> **Task directions**: Copy the records word for word, starting at the line containing "Md. Siddique Ullah (185, 134)" and ending at the line containing "Reference (1164, 20)", including both of those lines.

> **Data for this exercise**:
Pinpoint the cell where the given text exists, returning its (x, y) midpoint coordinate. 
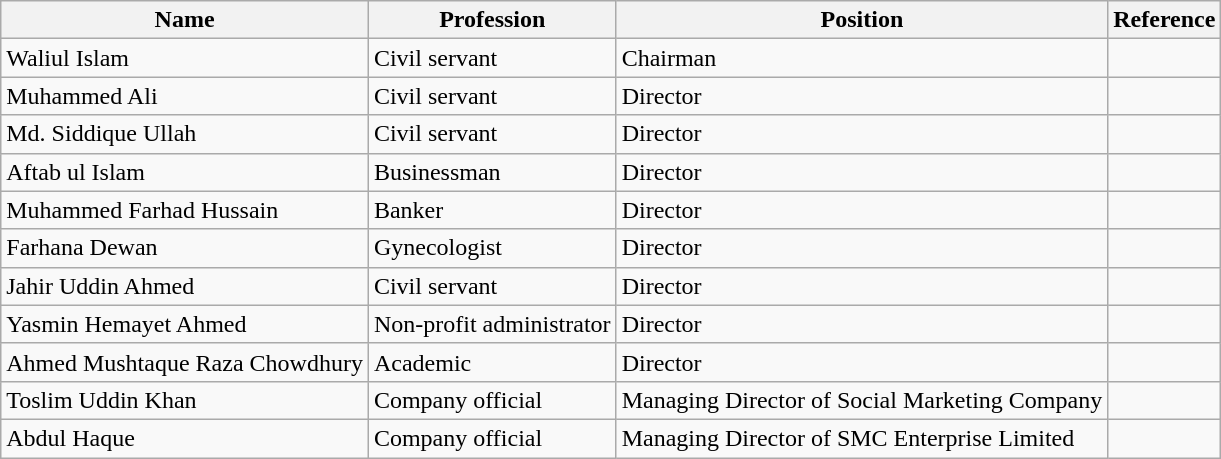
Md. Siddique Ullah (185, 134)
Aftab ul Islam (185, 172)
Chairman (862, 58)
Toslim Uddin Khan (185, 400)
Muhammed Farhad Hussain (185, 210)
Profession (492, 20)
Jahir Uddin Ahmed (185, 286)
Businessman (492, 172)
Banker (492, 210)
Managing Director of SMC Enterprise Limited (862, 438)
Farhana Dewan (185, 248)
Name (185, 20)
Yasmin Hemayet Ahmed (185, 324)
Reference (1164, 20)
Abdul Haque (185, 438)
Managing Director of Social Marketing Company (862, 400)
Position (862, 20)
Muhammed Ali (185, 96)
Gynecologist (492, 248)
Waliul Islam (185, 58)
Non-profit administrator (492, 324)
Academic (492, 362)
Ahmed Mushtaque Raza Chowdhury (185, 362)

> **Complete response**:
Md. Siddique Ullah (185, 134)
Aftab ul Islam (185, 172)
Chairman (862, 58)
Toslim Uddin Khan (185, 400)
Muhammed Farhad Hussain (185, 210)
Profession (492, 20)
Jahir Uddin Ahmed (185, 286)
Businessman (492, 172)
Banker (492, 210)
Managing Director of SMC Enterprise Limited (862, 438)
Farhana Dewan (185, 248)
Name (185, 20)
Yasmin Hemayet Ahmed (185, 324)
Reference (1164, 20)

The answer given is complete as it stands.